Dataset items
━━━━━━━━━━━━━━━━━━━━

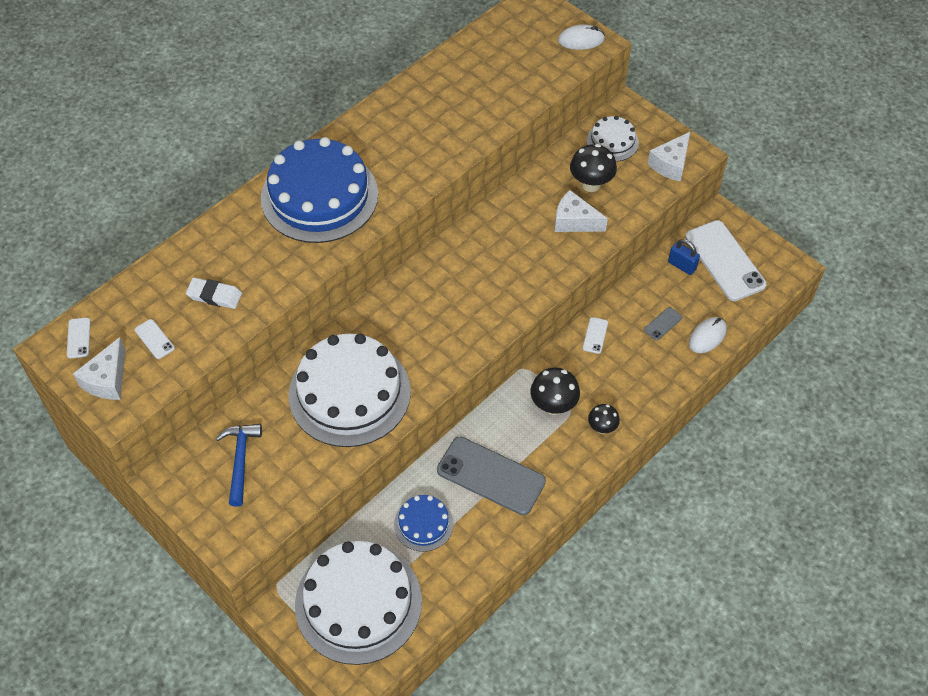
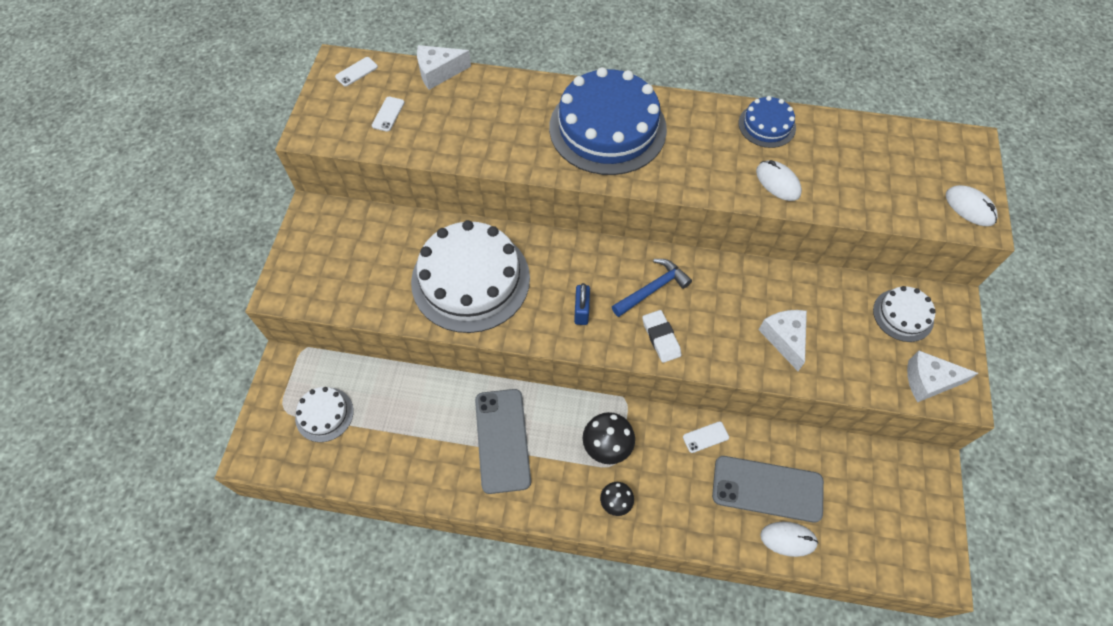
camera: 55 degrees right, 5 degrees up
(107, 379) = (332, 110): white cheese -> white cheese (438, 72)
(214, 295) = (455, 124): white eraser -> white eraser (661, 338)
(240, 460) = (359, 247): blue hammer -> blue hammer (652, 289)
(358, 602) = (324, 414): white cake -> white cake, size x0.49
(423, 524) = (423, 417): blue cake -> blue cake (767, 125)
(467, 127) = (777, 182): none -> white mouse
(591, 184) = (837, 327): black mushroom -> none
(663, 324) = (767, 489): grey phone -> grey phone, size x2.37
(682, 265) = (845, 466): blue padlock -> blue padlock (581, 311)
(725, 261) = (887, 503): white phone -> none

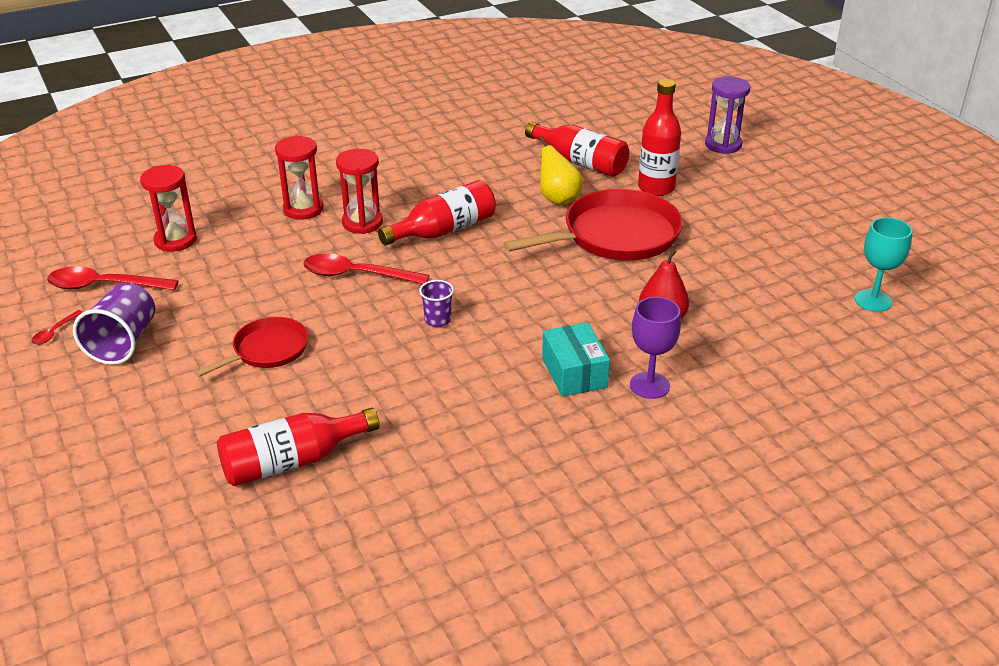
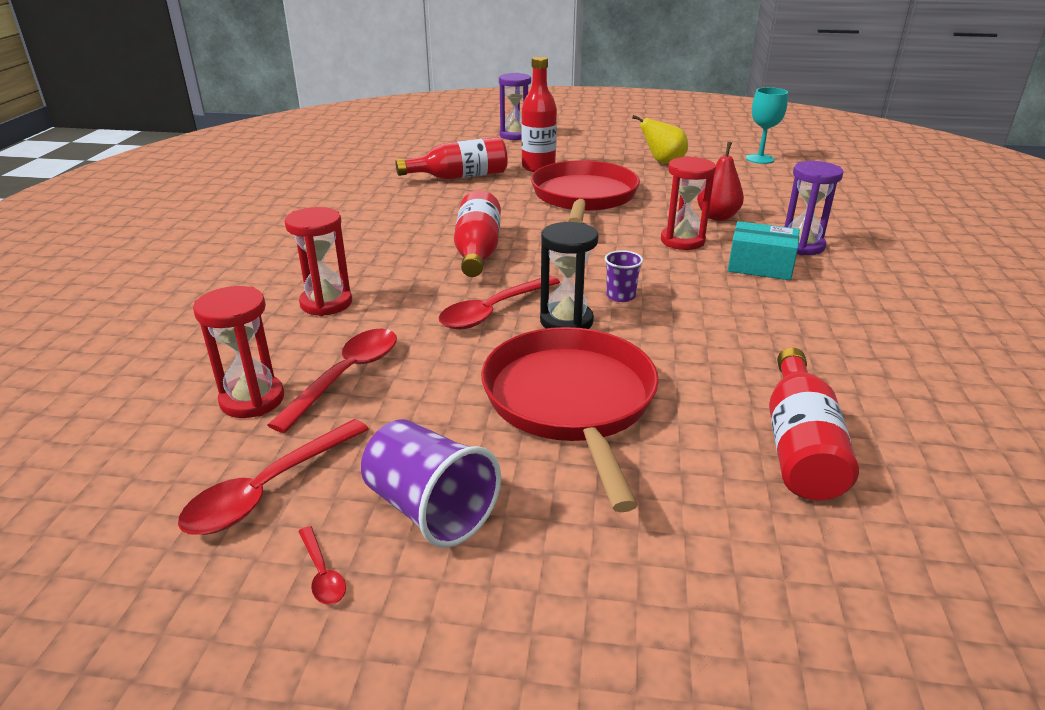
camera: 55 degrees left, 5 degrees down
(225, 258) = (346, 376): none -> red spoon
(267, 350) = (571, 401): red pan -> red pan, size x1.78
(362, 223) = (404, 282): red hourglass -> red hourglass (682, 241)
(372, 310) = (566, 321): none -> black hourglass
(558, 199) = (500, 198): yellow pear -> yellow pear (663, 162)
(649, 385) = (801, 246): purple goblet -> purple hourglass

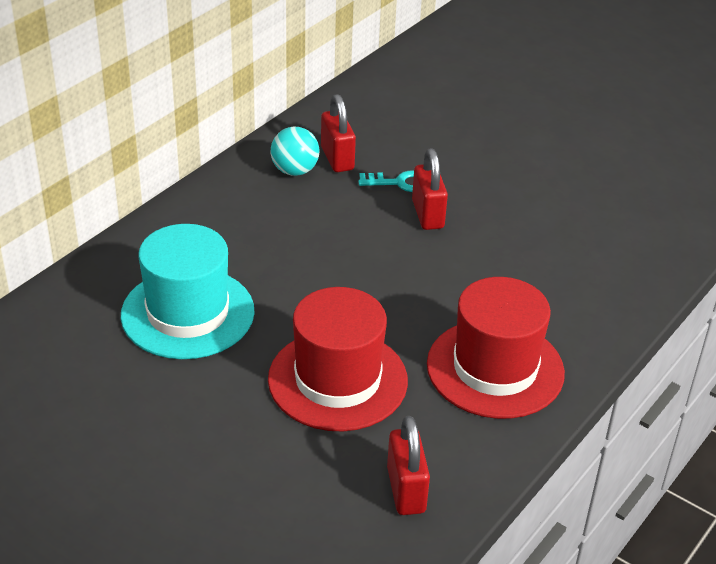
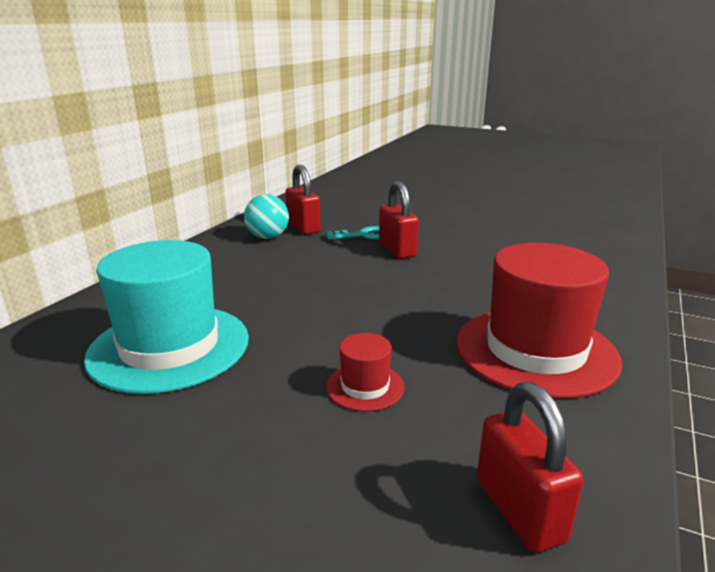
camera: 10 degrees left, 15 degrees down
(337, 380) = (365, 386): red hat -> red hat, size x0.45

━━━━━━━━━━━━━━━━━━━━

### ACTIVITY
Leave out the images and copy all remaining data word for word.

### EXERCISE ANSWER
camera: 55 degrees right, 5 degrees up
(107, 379) = (332, 110): white cheese -> white cheese (438, 72)
(214, 295) = (455, 124): white eraser -> white eraser (661, 338)
(240, 460) = (359, 247): blue hammer -> blue hammer (652, 289)
(358, 602) = (324, 414): white cake -> white cake, size x0.49
(423, 524) = (423, 417): blue cake -> blue cake (767, 125)
(467, 127) = (777, 182): none -> white mouse
(591, 184) = (837, 327): black mushroom -> none
(663, 324) = (767, 489): grey phone -> grey phone, size x2.37
(682, 265) = (845, 466): blue padlock -> blue padlock (581, 311)
(725, 261) = (887, 503): white phone -> none

camera: 55 degrees left, 5 degrees down
(225, 258) = (346, 376): none -> red spoon
(267, 350) = (571, 401): red pan -> red pan, size x1.78
(362, 223) = (404, 282): red hourglass -> red hourglass (682, 241)
(372, 310) = (566, 321): none -> black hourglass
(558, 199) = (500, 198): yellow pear -> yellow pear (663, 162)
(649, 385) = (801, 246): purple goblet -> purple hourglass

camera: 10 degrees left, 15 degrees down
(337, 380) = (365, 386): red hat -> red hat, size x0.45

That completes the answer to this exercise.